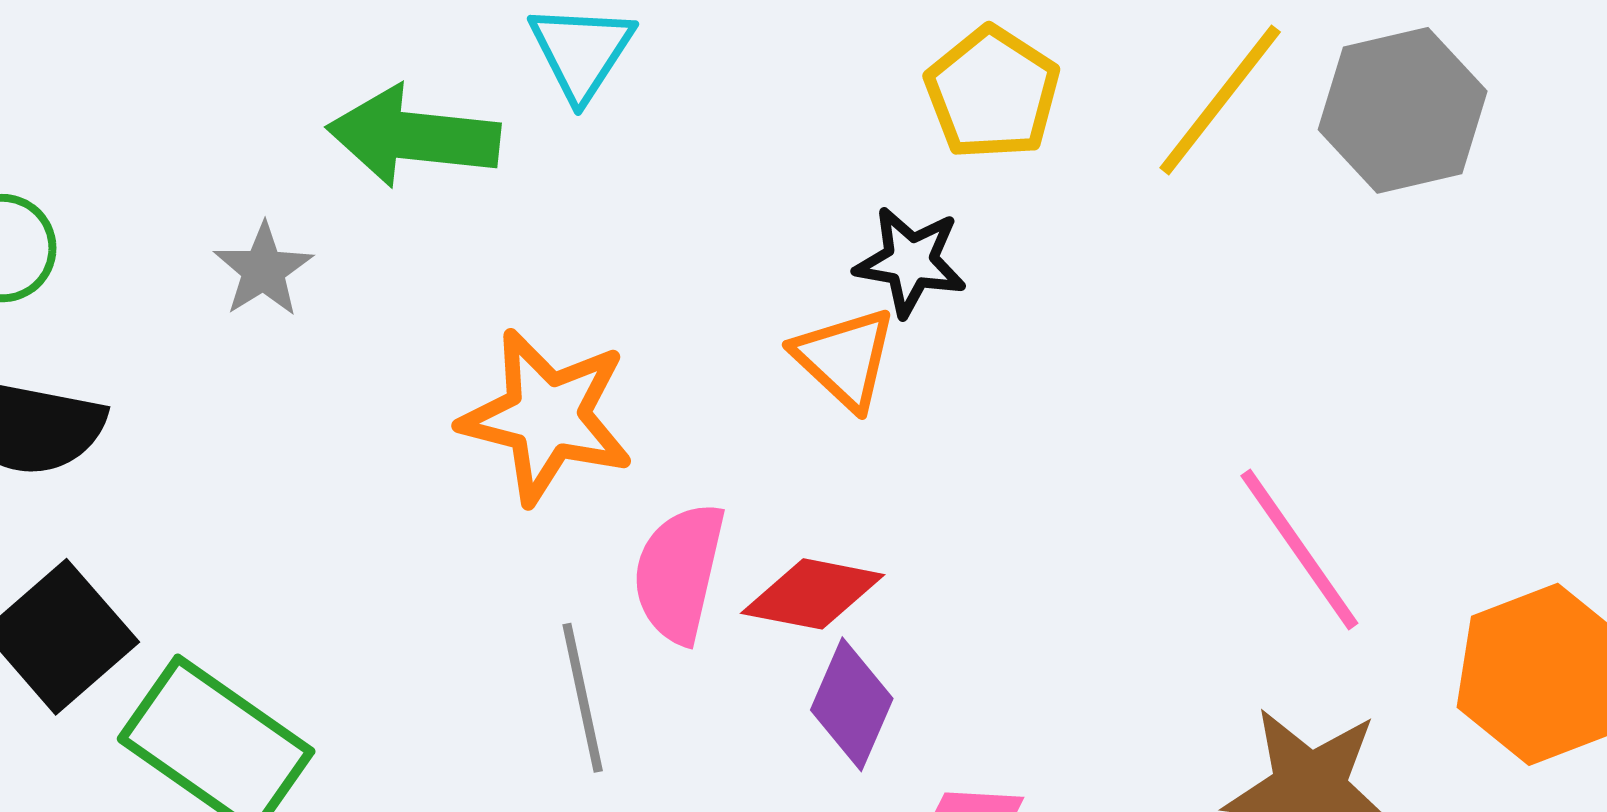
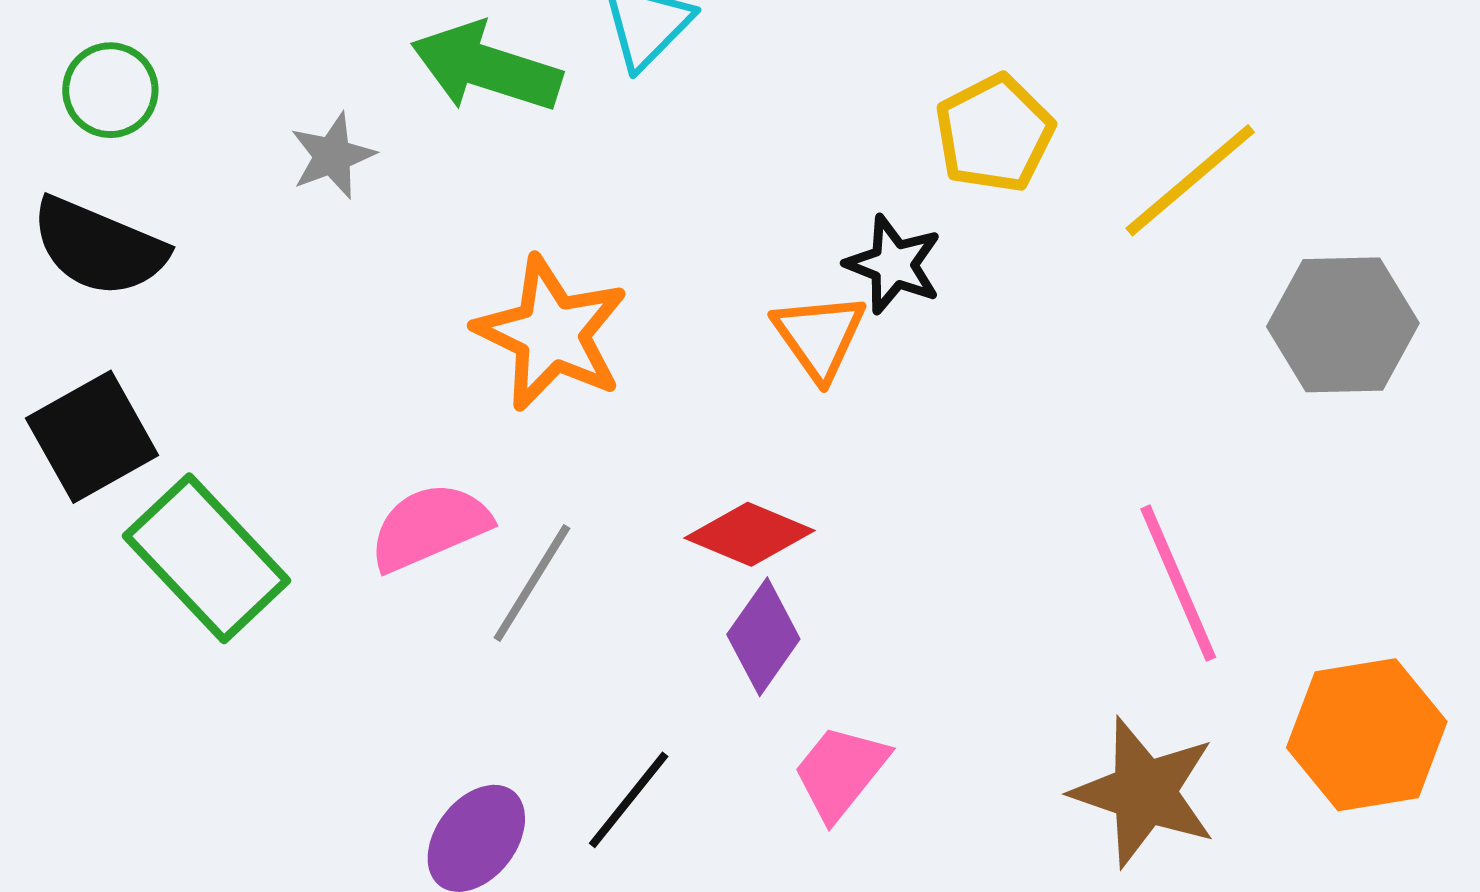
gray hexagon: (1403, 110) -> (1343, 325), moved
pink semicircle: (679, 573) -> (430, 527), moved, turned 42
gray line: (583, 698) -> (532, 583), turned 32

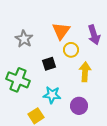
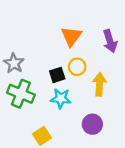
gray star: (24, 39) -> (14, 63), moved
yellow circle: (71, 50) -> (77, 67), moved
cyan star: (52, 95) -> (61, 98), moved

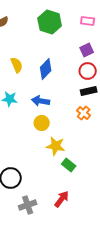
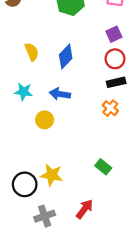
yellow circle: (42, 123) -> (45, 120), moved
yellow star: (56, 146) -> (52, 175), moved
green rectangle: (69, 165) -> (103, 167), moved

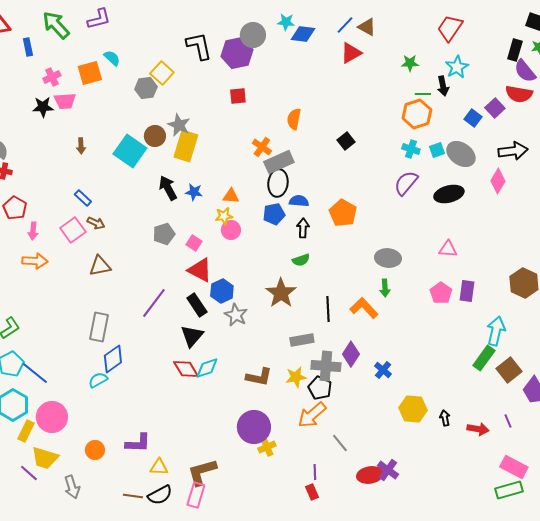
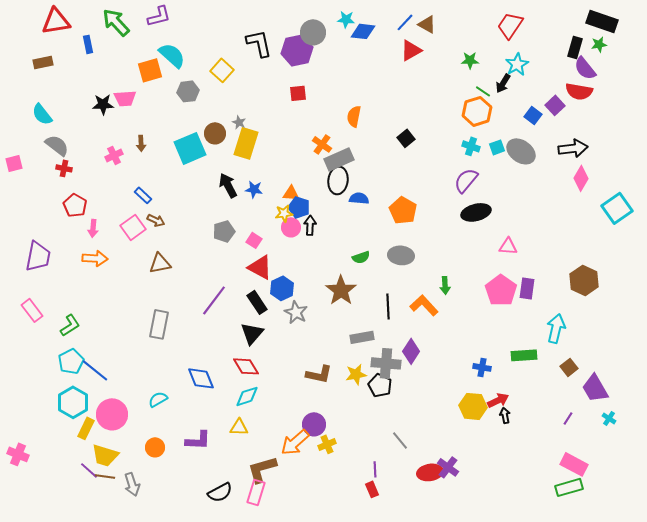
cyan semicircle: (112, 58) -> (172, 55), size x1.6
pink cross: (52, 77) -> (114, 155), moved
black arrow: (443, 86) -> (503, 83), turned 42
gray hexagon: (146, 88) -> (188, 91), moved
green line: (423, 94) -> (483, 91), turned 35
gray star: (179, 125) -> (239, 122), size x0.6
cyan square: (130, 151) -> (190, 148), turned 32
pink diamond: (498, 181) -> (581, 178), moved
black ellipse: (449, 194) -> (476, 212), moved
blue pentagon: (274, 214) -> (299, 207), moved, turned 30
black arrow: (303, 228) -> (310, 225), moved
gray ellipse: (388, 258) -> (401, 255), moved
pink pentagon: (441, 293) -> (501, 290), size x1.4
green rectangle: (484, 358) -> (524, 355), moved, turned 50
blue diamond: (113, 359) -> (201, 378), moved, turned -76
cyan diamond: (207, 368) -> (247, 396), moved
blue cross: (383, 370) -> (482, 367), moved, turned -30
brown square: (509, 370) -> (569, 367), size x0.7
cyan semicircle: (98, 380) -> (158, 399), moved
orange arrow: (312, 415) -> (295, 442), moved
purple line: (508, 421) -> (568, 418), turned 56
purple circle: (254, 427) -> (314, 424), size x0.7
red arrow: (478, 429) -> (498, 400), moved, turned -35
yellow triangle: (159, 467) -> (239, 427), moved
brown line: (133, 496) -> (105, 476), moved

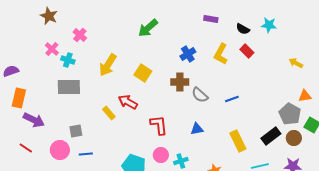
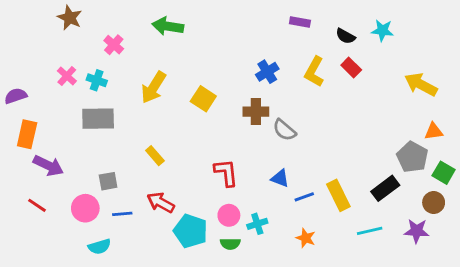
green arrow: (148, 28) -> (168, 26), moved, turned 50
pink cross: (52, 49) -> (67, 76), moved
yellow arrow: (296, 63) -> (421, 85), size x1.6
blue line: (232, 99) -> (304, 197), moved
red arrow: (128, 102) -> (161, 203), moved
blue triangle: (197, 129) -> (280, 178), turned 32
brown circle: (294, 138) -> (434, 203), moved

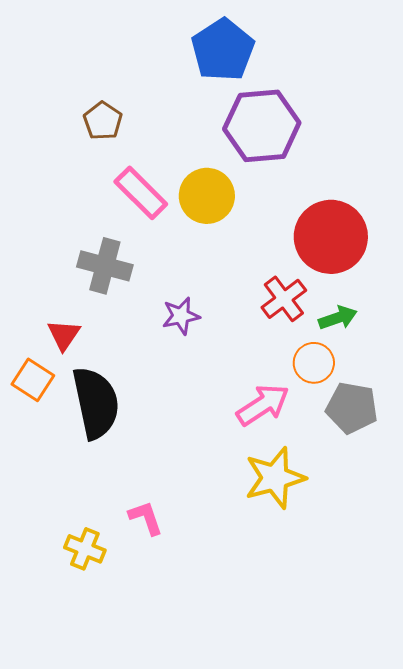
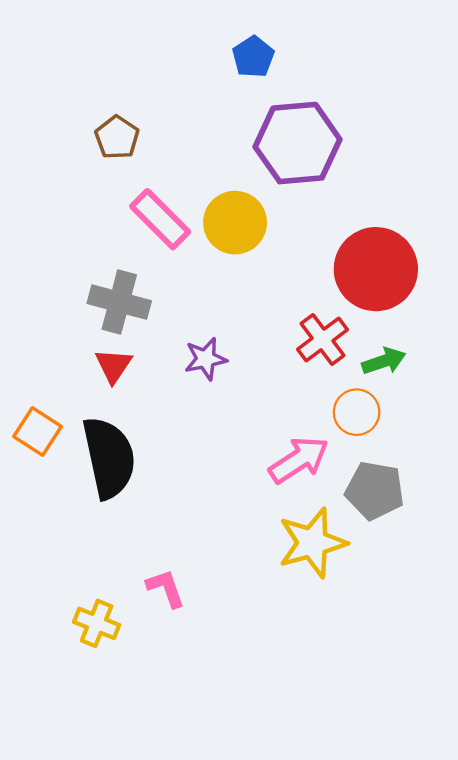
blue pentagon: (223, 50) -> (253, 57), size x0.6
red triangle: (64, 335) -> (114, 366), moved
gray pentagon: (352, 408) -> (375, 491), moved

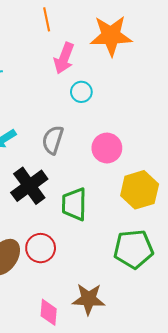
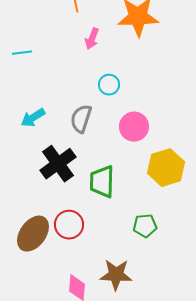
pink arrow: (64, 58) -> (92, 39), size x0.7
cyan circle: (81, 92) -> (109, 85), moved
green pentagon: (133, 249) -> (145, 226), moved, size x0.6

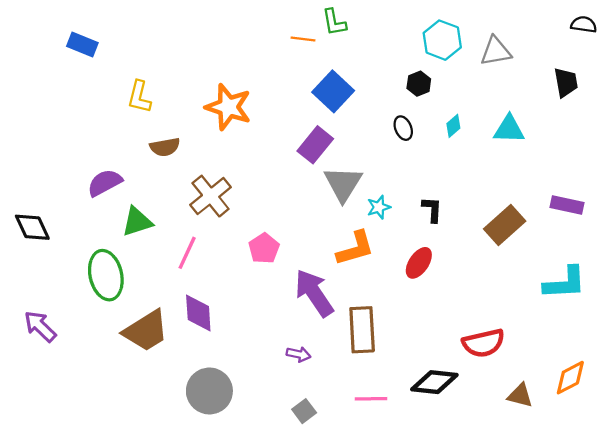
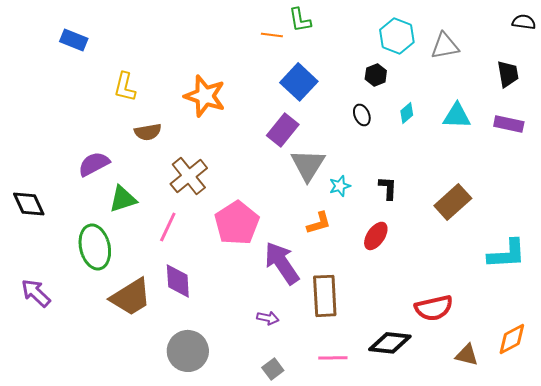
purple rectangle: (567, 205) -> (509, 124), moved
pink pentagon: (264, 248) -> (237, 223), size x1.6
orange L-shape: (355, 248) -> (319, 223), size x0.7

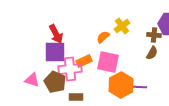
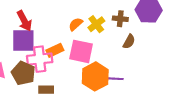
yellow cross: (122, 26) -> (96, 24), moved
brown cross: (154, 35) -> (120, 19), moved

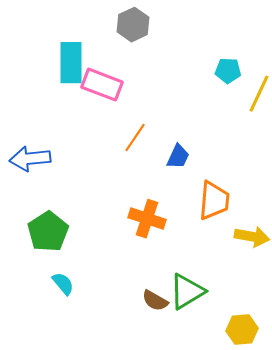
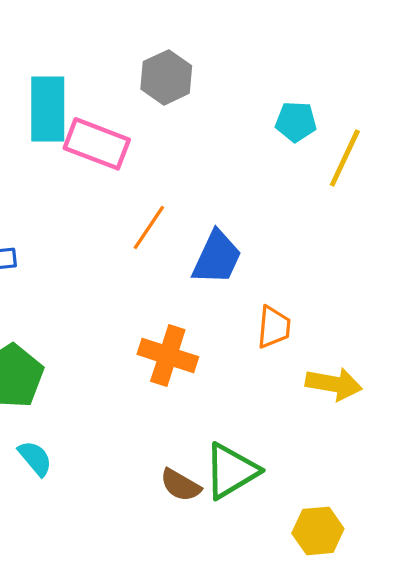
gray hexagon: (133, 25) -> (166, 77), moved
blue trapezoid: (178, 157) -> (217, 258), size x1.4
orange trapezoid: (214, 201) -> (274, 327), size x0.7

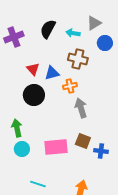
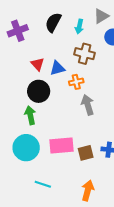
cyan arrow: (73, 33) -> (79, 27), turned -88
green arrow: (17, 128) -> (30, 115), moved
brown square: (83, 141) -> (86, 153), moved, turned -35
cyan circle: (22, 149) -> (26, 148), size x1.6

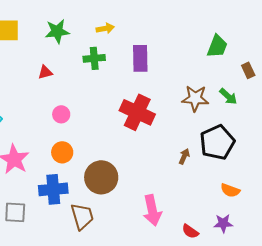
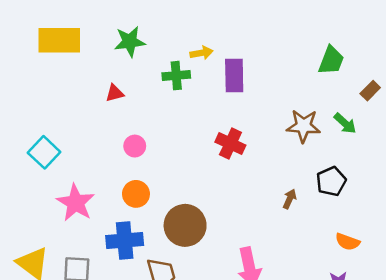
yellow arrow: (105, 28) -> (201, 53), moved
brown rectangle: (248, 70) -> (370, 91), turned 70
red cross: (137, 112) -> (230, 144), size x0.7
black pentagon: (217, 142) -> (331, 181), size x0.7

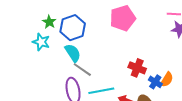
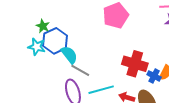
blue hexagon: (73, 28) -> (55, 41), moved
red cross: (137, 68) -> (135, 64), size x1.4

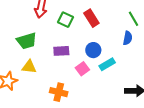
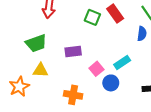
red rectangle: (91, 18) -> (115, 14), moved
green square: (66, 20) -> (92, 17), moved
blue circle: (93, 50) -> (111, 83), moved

▶ _What you need to do_
The answer is the lines above from the one with "brown cross: (154, 35) -> (120, 19), moved" to the one with "cyan circle: (22, 149)", set down exactly, with no pictures.

▶ _Exercise output_
brown cross: (154, 35) -> (120, 19), moved

gray hexagon: (133, 25) -> (166, 77), moved
blue trapezoid: (178, 157) -> (217, 258), size x1.4
orange trapezoid: (214, 201) -> (274, 327), size x0.7

cyan arrow: (73, 33) -> (79, 27), turned -88
green arrow: (17, 128) -> (30, 115), moved
brown square: (83, 141) -> (86, 153), moved, turned -35
cyan circle: (22, 149) -> (26, 148), size x1.6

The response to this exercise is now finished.